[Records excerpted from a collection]
────────────────────────────────────────

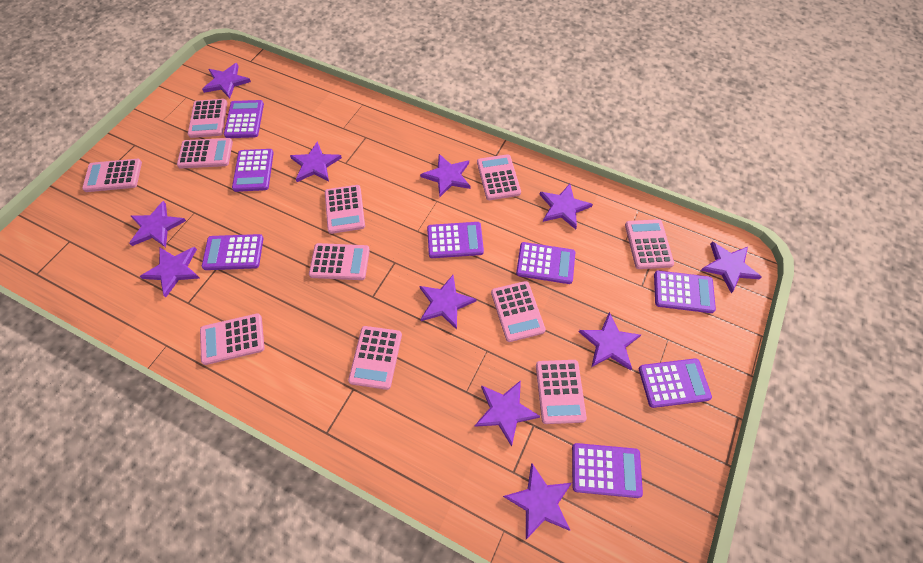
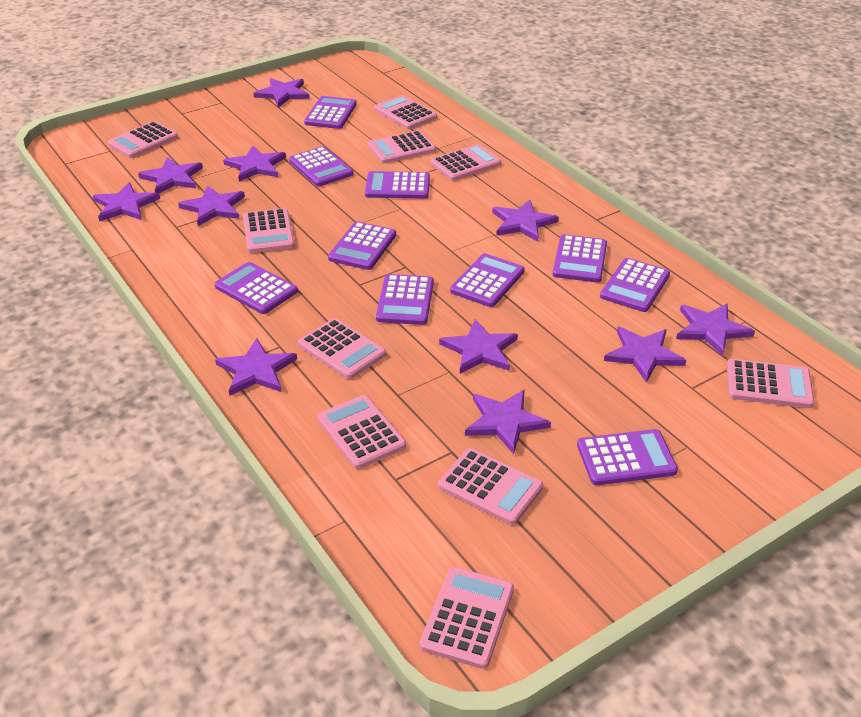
pink calculator: 11 -> 10
purple calculator: 8 -> 10

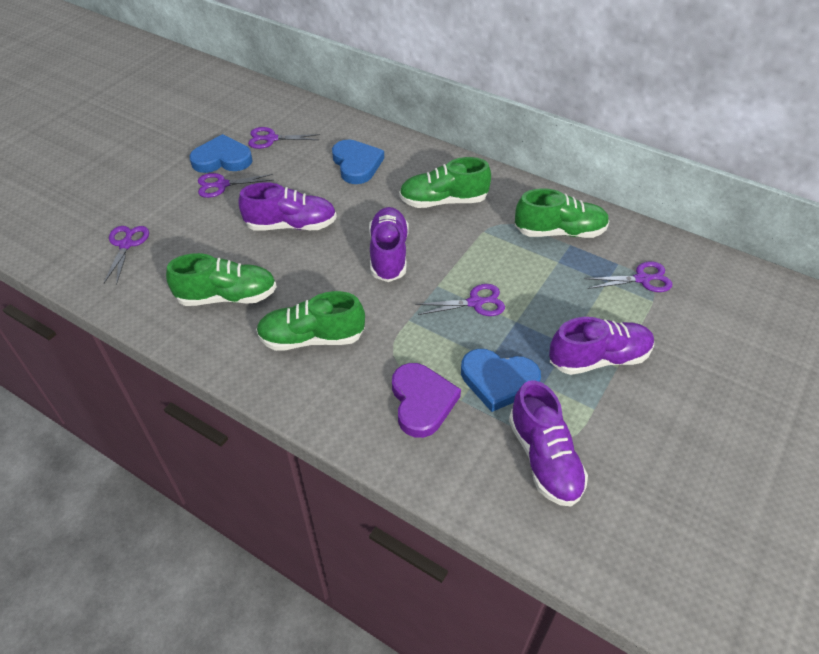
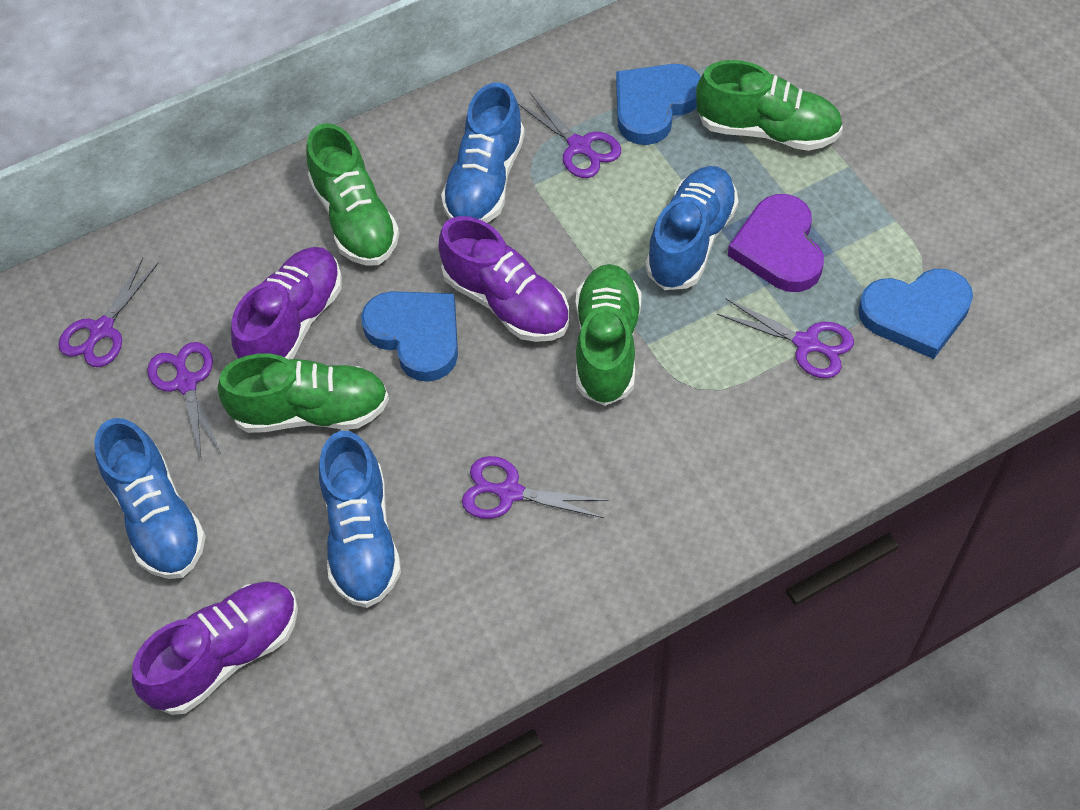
blue shoe: 0 -> 4
purple shoe: 4 -> 3

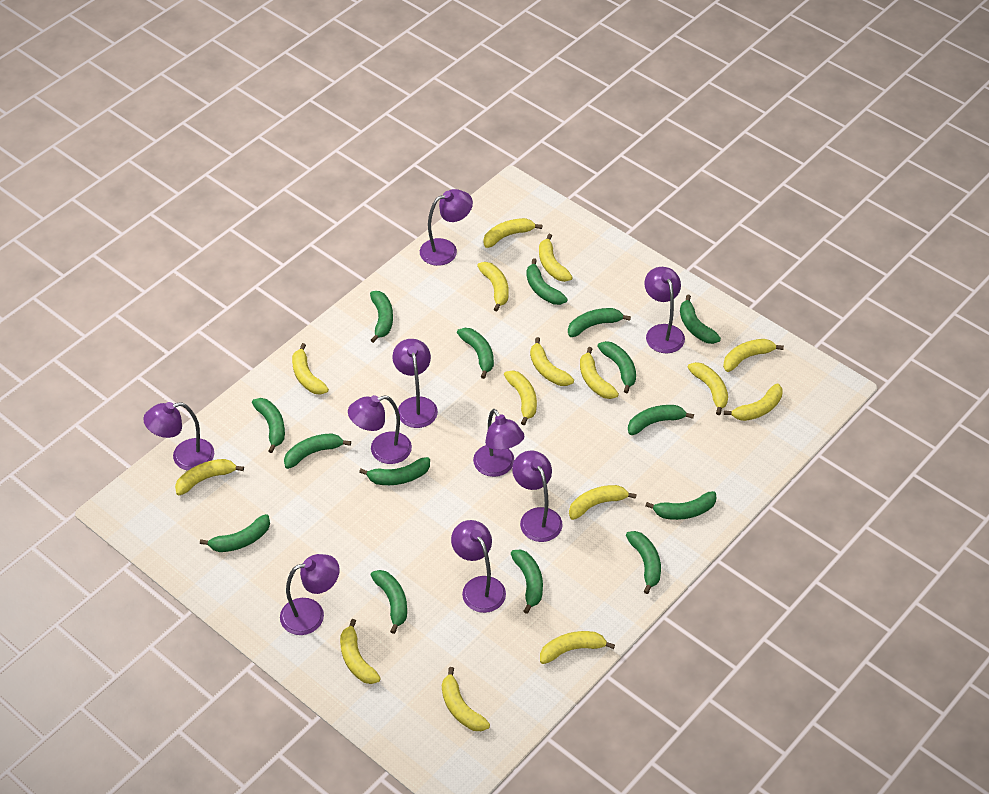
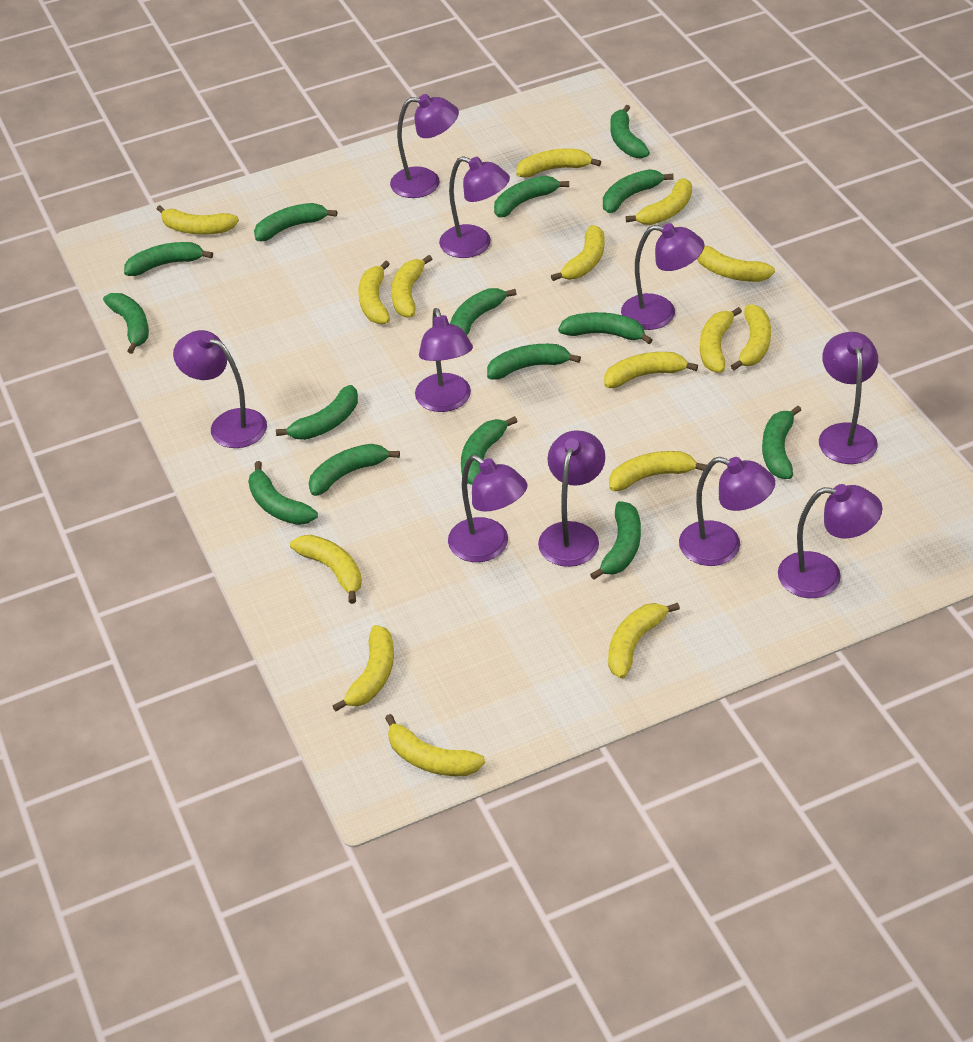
purple lamp: 9 -> 10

────────────────────────────────────────

### EXERCISE DETAILS
An exact copy of every record above is required, with all pictures omitted.

### RESULT FOR THIS EXERCISE
pink calculator: 11 -> 10
purple calculator: 8 -> 10

blue shoe: 0 -> 4
purple shoe: 4 -> 3

purple lamp: 9 -> 10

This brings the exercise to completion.